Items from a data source
********************

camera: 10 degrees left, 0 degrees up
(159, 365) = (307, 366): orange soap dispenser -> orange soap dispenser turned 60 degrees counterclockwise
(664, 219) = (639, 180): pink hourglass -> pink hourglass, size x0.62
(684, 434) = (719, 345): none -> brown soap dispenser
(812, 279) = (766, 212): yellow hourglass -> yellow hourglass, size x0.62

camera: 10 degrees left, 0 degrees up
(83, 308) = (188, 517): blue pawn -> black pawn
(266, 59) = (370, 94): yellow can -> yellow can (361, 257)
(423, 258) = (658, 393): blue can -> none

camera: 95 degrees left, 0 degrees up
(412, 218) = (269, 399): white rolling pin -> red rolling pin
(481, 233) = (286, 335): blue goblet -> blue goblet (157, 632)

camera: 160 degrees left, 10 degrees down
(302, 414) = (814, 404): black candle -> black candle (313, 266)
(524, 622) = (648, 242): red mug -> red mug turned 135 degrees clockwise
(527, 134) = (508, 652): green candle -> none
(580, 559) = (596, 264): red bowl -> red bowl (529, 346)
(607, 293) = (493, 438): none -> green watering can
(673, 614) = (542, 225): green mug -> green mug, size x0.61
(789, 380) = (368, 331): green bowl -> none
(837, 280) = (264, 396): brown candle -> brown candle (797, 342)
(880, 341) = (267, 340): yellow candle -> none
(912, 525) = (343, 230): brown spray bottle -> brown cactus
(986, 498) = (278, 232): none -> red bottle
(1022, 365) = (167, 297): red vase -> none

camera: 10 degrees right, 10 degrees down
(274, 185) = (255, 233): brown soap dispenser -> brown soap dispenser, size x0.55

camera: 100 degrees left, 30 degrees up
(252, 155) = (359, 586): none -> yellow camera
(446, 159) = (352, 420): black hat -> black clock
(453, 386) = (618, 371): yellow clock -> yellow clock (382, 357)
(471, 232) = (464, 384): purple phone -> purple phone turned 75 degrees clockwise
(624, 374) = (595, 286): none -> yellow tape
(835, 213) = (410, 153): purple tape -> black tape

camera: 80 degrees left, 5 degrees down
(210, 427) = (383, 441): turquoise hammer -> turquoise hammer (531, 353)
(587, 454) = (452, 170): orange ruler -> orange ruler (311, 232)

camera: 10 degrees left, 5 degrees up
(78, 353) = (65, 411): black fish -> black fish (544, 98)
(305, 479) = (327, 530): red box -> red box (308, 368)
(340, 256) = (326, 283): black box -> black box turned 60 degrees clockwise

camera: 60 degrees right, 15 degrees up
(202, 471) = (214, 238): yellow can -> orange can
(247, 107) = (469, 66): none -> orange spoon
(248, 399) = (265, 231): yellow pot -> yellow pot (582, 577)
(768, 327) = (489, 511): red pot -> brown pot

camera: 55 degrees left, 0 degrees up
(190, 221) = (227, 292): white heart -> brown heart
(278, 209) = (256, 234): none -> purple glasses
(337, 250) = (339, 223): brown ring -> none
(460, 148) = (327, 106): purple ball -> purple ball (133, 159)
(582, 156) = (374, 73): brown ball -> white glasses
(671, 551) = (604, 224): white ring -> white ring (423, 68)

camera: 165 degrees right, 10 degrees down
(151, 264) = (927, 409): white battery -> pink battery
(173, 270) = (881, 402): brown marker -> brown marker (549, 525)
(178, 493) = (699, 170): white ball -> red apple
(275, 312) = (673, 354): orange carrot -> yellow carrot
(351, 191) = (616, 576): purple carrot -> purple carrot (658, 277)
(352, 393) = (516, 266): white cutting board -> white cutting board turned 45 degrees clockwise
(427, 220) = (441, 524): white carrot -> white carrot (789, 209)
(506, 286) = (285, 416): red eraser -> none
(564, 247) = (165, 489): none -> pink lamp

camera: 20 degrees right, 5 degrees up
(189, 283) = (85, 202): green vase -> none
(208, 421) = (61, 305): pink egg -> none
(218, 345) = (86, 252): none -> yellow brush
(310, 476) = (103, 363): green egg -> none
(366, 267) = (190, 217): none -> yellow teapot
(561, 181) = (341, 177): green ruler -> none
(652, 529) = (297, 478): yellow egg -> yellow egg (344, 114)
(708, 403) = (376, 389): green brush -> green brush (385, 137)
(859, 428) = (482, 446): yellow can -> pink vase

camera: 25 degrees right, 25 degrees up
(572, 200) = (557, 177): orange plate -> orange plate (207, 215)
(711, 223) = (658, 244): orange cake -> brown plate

********************

◆ Exercise brief ◆
Every entry must be printed again, exactly as it reads.

◆ Result for this exercise ◆
camera: 10 degrees left, 0 degrees up
(159, 365) = (307, 366): orange soap dispenser -> orange soap dispenser turned 60 degrees counterclockwise
(664, 219) = (639, 180): pink hourglass -> pink hourglass, size x0.62
(684, 434) = (719, 345): none -> brown soap dispenser
(812, 279) = (766, 212): yellow hourglass -> yellow hourglass, size x0.62

camera: 10 degrees left, 0 degrees up
(83, 308) = (188, 517): blue pawn -> black pawn
(266, 59) = (370, 94): yellow can -> yellow can (361, 257)
(423, 258) = (658, 393): blue can -> none

camera: 95 degrees left, 0 degrees up
(412, 218) = (269, 399): white rolling pin -> red rolling pin
(481, 233) = (286, 335): blue goblet -> blue goblet (157, 632)

camera: 160 degrees left, 10 degrees down
(302, 414) = (814, 404): black candle -> black candle (313, 266)
(524, 622) = (648, 242): red mug -> red mug turned 135 degrees clockwise
(527, 134) = (508, 652): green candle -> none
(580, 559) = (596, 264): red bowl -> red bowl (529, 346)
(607, 293) = (493, 438): none -> green watering can
(673, 614) = (542, 225): green mug -> green mug, size x0.61
(789, 380) = (368, 331): green bowl -> none
(837, 280) = (264, 396): brown candle -> brown candle (797, 342)
(880, 341) = (267, 340): yellow candle -> none
(912, 525) = (343, 230): brown spray bottle -> brown cactus
(986, 498) = (278, 232): none -> red bottle
(1022, 365) = (167, 297): red vase -> none

camera: 10 degrees right, 10 degrees down
(274, 185) = (255, 233): brown soap dispenser -> brown soap dispenser, size x0.55

camera: 100 degrees left, 30 degrees up
(252, 155) = (359, 586): none -> yellow camera
(446, 159) = (352, 420): black hat -> black clock
(453, 386) = (618, 371): yellow clock -> yellow clock (382, 357)
(471, 232) = (464, 384): purple phone -> purple phone turned 75 degrees clockwise
(624, 374) = (595, 286): none -> yellow tape
(835, 213) = (410, 153): purple tape -> black tape

camera: 80 degrees left, 5 degrees down
(210, 427) = (383, 441): turquoise hammer -> turquoise hammer (531, 353)
(587, 454) = (452, 170): orange ruler -> orange ruler (311, 232)

camera: 10 degrees left, 5 degrees up
(78, 353) = (65, 411): black fish -> black fish (544, 98)
(305, 479) = (327, 530): red box -> red box (308, 368)
(340, 256) = (326, 283): black box -> black box turned 60 degrees clockwise

camera: 60 degrees right, 15 degrees up
(202, 471) = (214, 238): yellow can -> orange can
(247, 107) = (469, 66): none -> orange spoon
(248, 399) = (265, 231): yellow pot -> yellow pot (582, 577)
(768, 327) = (489, 511): red pot -> brown pot

camera: 55 degrees left, 0 degrees up
(190, 221) = (227, 292): white heart -> brown heart
(278, 209) = (256, 234): none -> purple glasses
(337, 250) = (339, 223): brown ring -> none
(460, 148) = (327, 106): purple ball -> purple ball (133, 159)
(582, 156) = (374, 73): brown ball -> white glasses
(671, 551) = (604, 224): white ring -> white ring (423, 68)

camera: 165 degrees right, 10 degrees down
(151, 264) = (927, 409): white battery -> pink battery
(173, 270) = (881, 402): brown marker -> brown marker (549, 525)
(178, 493) = (699, 170): white ball -> red apple
(275, 312) = (673, 354): orange carrot -> yellow carrot
(351, 191) = (616, 576): purple carrot -> purple carrot (658, 277)
(352, 393) = (516, 266): white cutting board -> white cutting board turned 45 degrees clockwise
(427, 220) = (441, 524): white carrot -> white carrot (789, 209)
(506, 286) = (285, 416): red eraser -> none
(564, 247) = (165, 489): none -> pink lamp

camera: 20 degrees right, 5 degrees up
(189, 283) = (85, 202): green vase -> none
(208, 421) = (61, 305): pink egg -> none
(218, 345) = (86, 252): none -> yellow brush
(310, 476) = (103, 363): green egg -> none
(366, 267) = (190, 217): none -> yellow teapot
(561, 181) = (341, 177): green ruler -> none
(652, 529) = (297, 478): yellow egg -> yellow egg (344, 114)
(708, 403) = (376, 389): green brush -> green brush (385, 137)
(859, 428) = (482, 446): yellow can -> pink vase

camera: 25 degrees right, 25 degrees up
(572, 200) = (557, 177): orange plate -> orange plate (207, 215)
(711, 223) = (658, 244): orange cake -> brown plate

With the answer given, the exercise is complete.